Pick out the lines below with "became" and list them.

** Opening Dataset block **

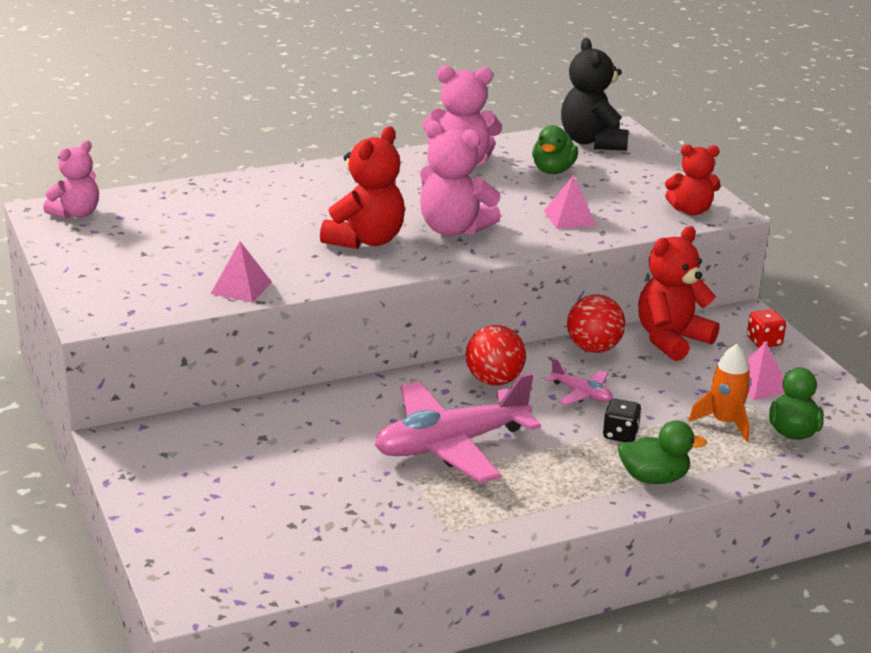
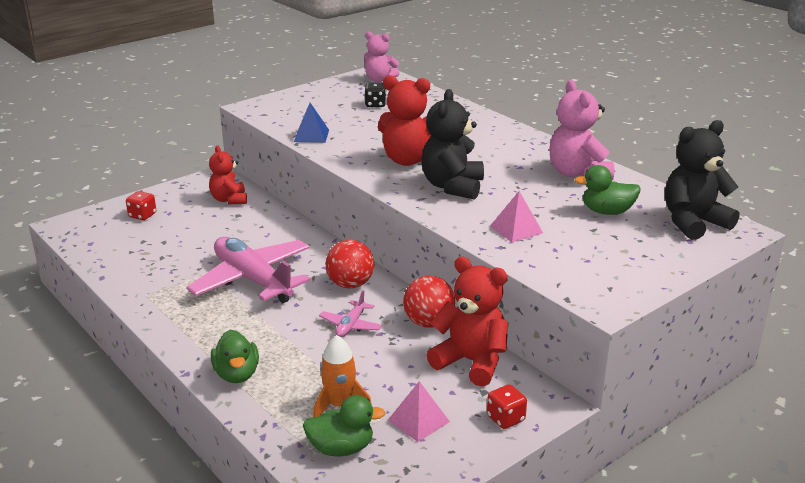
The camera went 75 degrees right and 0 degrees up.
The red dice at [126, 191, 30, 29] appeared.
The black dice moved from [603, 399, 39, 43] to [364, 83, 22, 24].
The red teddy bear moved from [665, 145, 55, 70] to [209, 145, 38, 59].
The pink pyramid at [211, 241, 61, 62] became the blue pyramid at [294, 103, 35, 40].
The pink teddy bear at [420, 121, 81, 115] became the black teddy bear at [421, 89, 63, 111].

** Closing Dataset block **

Solution to the exercise:
The pink pyramid at [211, 241, 61, 62] became the blue pyramid at [294, 103, 35, 40].
The pink teddy bear at [420, 121, 81, 115] became the black teddy bear at [421, 89, 63, 111].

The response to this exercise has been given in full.